◆ **Work request**:
Take the records below and write them out again exactly.

◆ **Provided entries**:
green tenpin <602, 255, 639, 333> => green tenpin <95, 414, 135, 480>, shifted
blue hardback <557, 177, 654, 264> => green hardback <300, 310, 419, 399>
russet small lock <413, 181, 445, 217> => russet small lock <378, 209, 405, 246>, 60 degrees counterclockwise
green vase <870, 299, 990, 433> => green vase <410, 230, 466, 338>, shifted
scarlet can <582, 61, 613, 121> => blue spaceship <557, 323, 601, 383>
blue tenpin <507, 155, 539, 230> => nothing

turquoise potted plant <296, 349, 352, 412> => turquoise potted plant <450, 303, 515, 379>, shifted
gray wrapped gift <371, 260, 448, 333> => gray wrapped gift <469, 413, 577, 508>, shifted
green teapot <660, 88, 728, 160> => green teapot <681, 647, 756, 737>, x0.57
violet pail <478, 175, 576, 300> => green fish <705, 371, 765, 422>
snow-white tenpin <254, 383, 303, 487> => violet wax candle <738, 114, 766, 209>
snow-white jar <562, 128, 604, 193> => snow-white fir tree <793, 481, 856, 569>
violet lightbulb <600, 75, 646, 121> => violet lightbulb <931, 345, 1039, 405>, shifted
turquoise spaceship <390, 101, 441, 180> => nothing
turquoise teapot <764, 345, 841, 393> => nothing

◆ **Answer area**:
green tenpin <602, 255, 639, 333> => green tenpin <95, 414, 135, 480>, shifted
blue hardback <557, 177, 654, 264> => green hardback <300, 310, 419, 399>
russet small lock <413, 181, 445, 217> => russet small lock <378, 209, 405, 246>, 60 degrees counterclockwise
green vase <870, 299, 990, 433> => green vase <410, 230, 466, 338>, shifted
scarlet can <582, 61, 613, 121> => blue spaceship <557, 323, 601, 383>
blue tenpin <507, 155, 539, 230> => nothing

turquoise potted plant <296, 349, 352, 412> => turquoise potted plant <450, 303, 515, 379>, shifted
gray wrapped gift <371, 260, 448, 333> => gray wrapped gift <469, 413, 577, 508>, shifted
green teapot <660, 88, 728, 160> => green teapot <681, 647, 756, 737>, x0.57
violet pail <478, 175, 576, 300> => green fish <705, 371, 765, 422>
snow-white tenpin <254, 383, 303, 487> => violet wax candle <738, 114, 766, 209>
snow-white jar <562, 128, 604, 193> => snow-white fir tree <793, 481, 856, 569>
violet lightbulb <600, 75, 646, 121> => violet lightbulb <931, 345, 1039, 405>, shifted
turquoise spaceship <390, 101, 441, 180> => nothing
turquoise teapot <764, 345, 841, 393> => nothing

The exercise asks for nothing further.